The response should consist of every line below, restated exactly, with no pictures.
Content starts
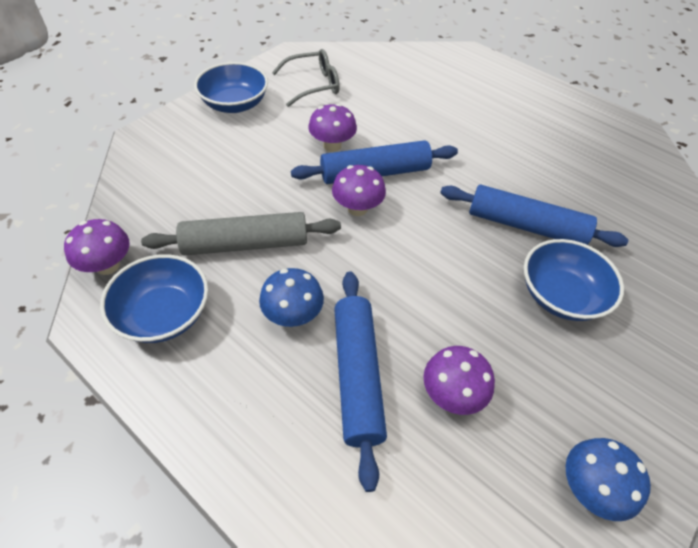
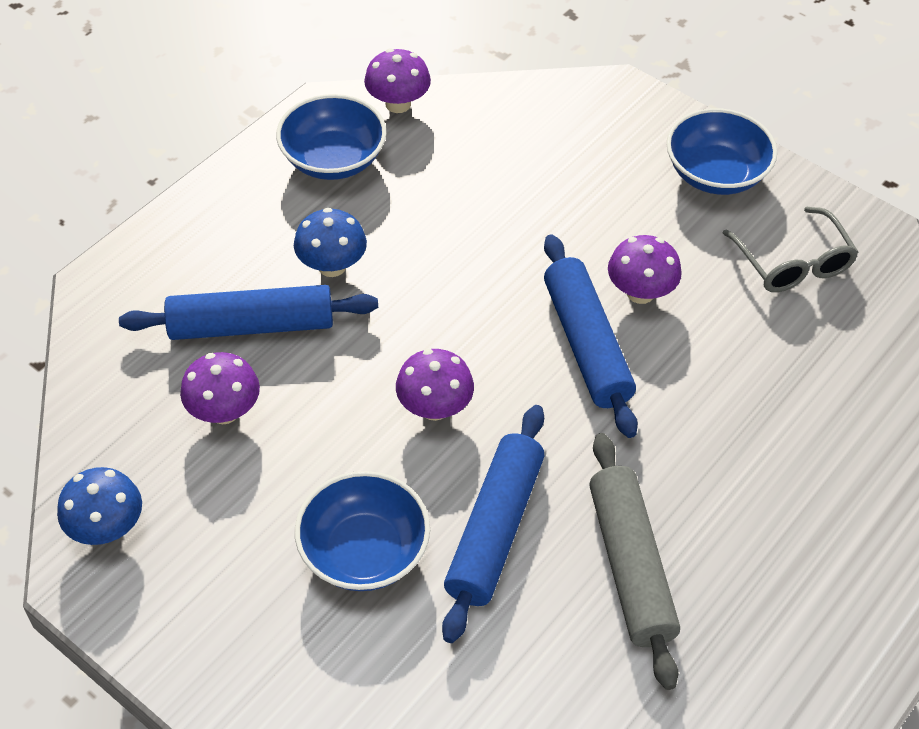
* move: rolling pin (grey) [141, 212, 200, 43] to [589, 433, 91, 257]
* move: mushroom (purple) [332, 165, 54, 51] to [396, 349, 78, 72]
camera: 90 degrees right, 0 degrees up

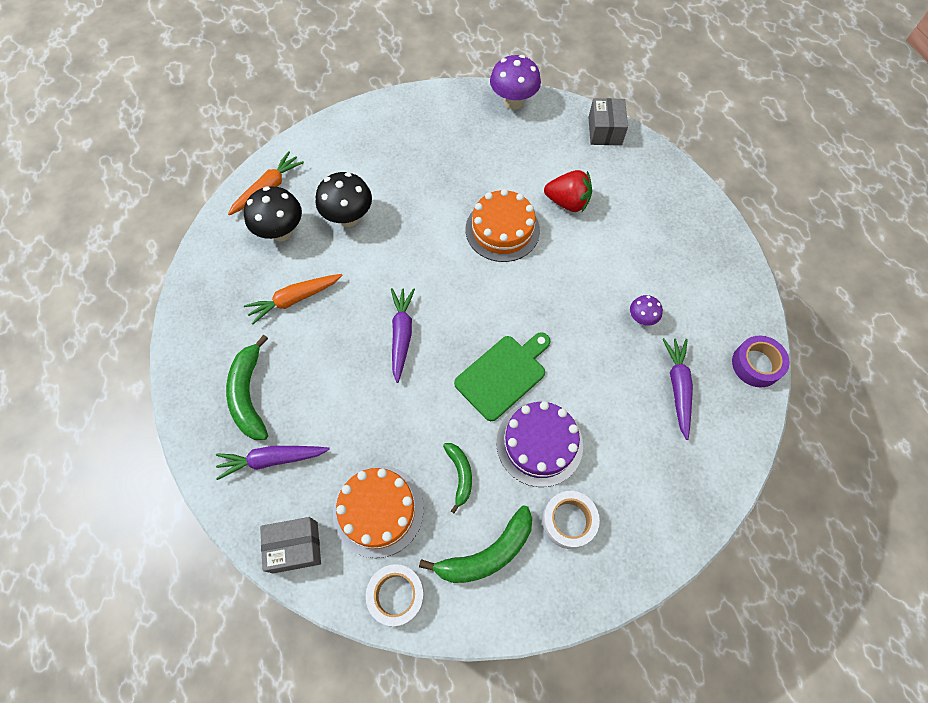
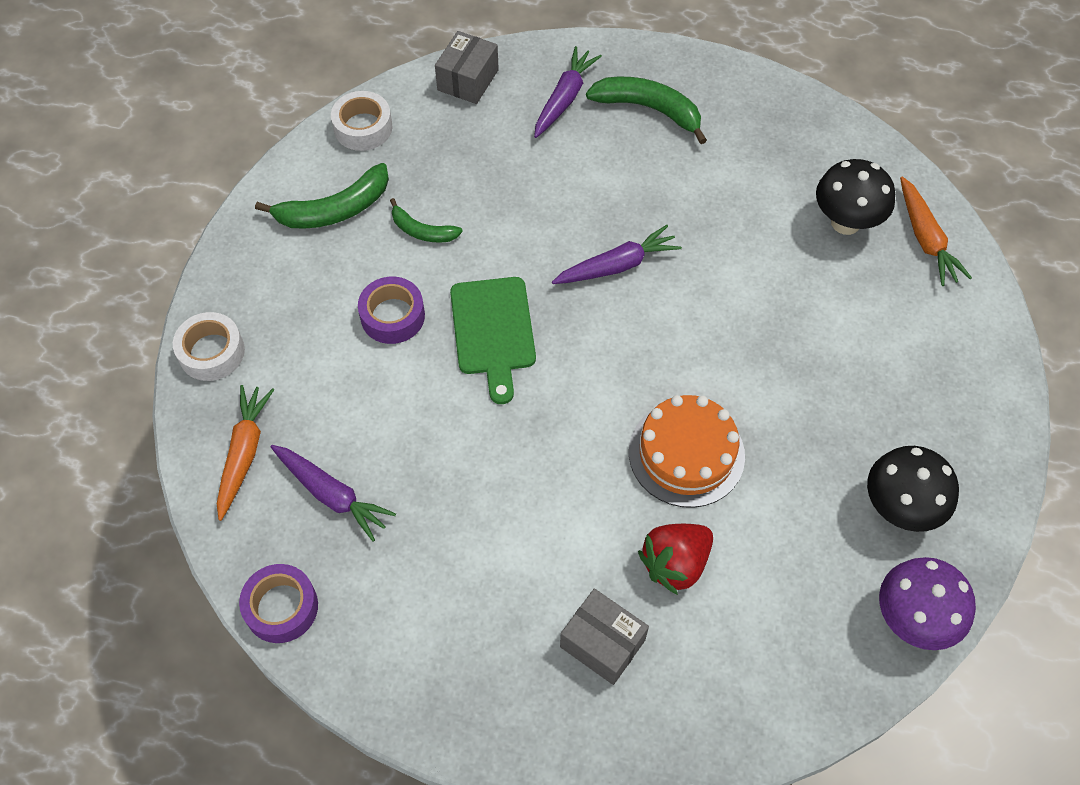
* move: carrot (orange) [244, 274, 99, 51] to [217, 385, 57, 136]
* move: mushroom (black) [316, 172, 56, 55] to [867, 446, 92, 86]
* delete: cake (orange) [333, 466, 91, 92]
* rotate: carrot (purple) [391, 288, 24, 95] = [552, 225, 130, 59] 60 degrees counterclockwise
* rotate: banana (green) [419, 505, 113, 78] = [255, 163, 134, 66] 120 degrees counterclockwise
* replace: cake (purple) [496, 401, 87, 86] to tape (purple) [358, 277, 67, 67]
* move: tape (white) [542, 491, 58, 58] to [173, 312, 72, 69]
* move: box (grey) [588, 98, 40, 47] to [560, 588, 89, 97]
* delete: mushroom (purple) [630, 295, 33, 31]
camera: 125 degrees right, 5 degrees down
Content ends
• [Response]
* move: rolling pin (grey) [141, 212, 200, 43] to [589, 433, 91, 257]
* move: mushroom (purple) [332, 165, 54, 51] to [396, 349, 78, 72]
camera: 90 degrees right, 0 degrees up

* move: carrot (orange) [244, 274, 99, 51] to [217, 385, 57, 136]
* move: mushroom (black) [316, 172, 56, 55] to [867, 446, 92, 86]
* delete: cake (orange) [333, 466, 91, 92]
* rotate: carrot (purple) [391, 288, 24, 95] = [552, 225, 130, 59] 60 degrees counterclockwise
* rotate: banana (green) [419, 505, 113, 78] = [255, 163, 134, 66] 120 degrees counterclockwise
* replace: cake (purple) [496, 401, 87, 86] to tape (purple) [358, 277, 67, 67]
* move: tape (white) [542, 491, 58, 58] to [173, 312, 72, 69]
* move: box (grey) [588, 98, 40, 47] to [560, 588, 89, 97]
* delete: mushroom (purple) [630, 295, 33, 31]
camera: 125 degrees right, 5 degrees down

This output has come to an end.